__Aim of the task__:
Search the listing below for the word "board" and return each line that contains it.

+++

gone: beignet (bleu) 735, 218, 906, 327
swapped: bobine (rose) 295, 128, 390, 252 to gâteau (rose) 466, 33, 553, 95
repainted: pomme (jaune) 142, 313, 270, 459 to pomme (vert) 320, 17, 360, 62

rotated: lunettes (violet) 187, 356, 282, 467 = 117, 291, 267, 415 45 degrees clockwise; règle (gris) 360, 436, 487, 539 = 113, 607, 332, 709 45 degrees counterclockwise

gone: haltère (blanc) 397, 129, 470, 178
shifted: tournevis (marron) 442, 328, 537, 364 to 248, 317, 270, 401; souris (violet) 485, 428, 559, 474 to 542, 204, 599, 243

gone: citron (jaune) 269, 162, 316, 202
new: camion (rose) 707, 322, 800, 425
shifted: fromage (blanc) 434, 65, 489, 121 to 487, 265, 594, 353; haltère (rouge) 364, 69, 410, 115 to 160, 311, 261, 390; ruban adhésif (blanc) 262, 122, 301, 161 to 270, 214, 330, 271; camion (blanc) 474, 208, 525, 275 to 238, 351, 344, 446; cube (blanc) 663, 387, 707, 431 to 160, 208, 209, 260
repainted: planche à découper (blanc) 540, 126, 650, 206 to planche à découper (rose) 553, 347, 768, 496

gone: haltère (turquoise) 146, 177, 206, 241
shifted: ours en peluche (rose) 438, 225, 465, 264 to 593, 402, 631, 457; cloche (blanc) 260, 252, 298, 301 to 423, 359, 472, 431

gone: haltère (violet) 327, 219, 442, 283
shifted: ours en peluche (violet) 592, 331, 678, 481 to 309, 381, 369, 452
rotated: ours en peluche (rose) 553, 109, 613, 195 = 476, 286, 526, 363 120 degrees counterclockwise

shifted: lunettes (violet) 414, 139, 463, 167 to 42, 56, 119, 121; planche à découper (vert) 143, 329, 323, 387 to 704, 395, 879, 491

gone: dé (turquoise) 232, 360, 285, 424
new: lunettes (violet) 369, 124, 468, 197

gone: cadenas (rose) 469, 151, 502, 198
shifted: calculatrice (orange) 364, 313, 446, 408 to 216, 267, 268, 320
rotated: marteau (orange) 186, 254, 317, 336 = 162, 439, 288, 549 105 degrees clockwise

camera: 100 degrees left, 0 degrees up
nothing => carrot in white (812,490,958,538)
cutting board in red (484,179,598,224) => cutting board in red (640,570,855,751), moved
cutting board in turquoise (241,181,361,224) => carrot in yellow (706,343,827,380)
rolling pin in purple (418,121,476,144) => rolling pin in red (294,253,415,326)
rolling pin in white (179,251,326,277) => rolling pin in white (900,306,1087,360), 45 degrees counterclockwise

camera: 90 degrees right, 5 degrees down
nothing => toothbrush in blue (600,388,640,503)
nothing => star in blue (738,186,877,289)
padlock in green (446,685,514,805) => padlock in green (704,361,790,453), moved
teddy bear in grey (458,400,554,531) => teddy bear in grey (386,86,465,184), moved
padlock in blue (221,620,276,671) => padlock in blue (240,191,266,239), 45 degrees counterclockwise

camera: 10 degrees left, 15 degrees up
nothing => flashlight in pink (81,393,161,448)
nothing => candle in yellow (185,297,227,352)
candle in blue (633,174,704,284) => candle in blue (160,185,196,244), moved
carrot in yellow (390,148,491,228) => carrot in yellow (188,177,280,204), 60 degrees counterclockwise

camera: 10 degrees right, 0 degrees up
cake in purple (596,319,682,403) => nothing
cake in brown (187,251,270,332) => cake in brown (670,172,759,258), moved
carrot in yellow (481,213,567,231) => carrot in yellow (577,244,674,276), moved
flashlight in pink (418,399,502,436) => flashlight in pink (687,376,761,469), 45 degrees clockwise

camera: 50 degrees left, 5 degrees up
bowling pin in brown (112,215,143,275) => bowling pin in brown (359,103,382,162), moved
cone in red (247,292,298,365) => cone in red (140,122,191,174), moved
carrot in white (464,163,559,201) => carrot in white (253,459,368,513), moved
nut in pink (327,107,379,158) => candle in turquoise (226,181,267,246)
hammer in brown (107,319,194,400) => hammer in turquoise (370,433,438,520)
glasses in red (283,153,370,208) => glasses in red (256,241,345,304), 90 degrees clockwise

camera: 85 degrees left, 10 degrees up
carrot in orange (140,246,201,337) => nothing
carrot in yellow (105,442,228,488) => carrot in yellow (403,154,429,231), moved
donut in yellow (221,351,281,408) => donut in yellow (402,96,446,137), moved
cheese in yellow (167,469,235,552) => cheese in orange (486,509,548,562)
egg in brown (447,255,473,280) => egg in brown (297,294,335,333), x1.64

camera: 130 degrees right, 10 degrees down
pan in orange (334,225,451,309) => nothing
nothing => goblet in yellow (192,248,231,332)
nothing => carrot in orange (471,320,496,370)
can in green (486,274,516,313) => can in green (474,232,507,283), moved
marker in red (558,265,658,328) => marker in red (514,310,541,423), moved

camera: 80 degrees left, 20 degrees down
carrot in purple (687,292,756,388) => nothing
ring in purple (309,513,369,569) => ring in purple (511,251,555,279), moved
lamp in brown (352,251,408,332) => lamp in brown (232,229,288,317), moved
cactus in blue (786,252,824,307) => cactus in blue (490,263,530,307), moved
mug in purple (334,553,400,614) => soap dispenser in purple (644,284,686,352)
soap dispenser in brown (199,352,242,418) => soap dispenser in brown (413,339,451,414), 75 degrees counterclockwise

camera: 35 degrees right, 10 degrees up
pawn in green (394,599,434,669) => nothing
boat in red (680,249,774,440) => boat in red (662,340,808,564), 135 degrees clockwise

+++

__Output of the task__:
cutting board in red (484,179,598,224) => cutting board in red (640,570,855,751), moved
cutting board in turquoise (241,181,361,224) => carrot in yellow (706,343,827,380)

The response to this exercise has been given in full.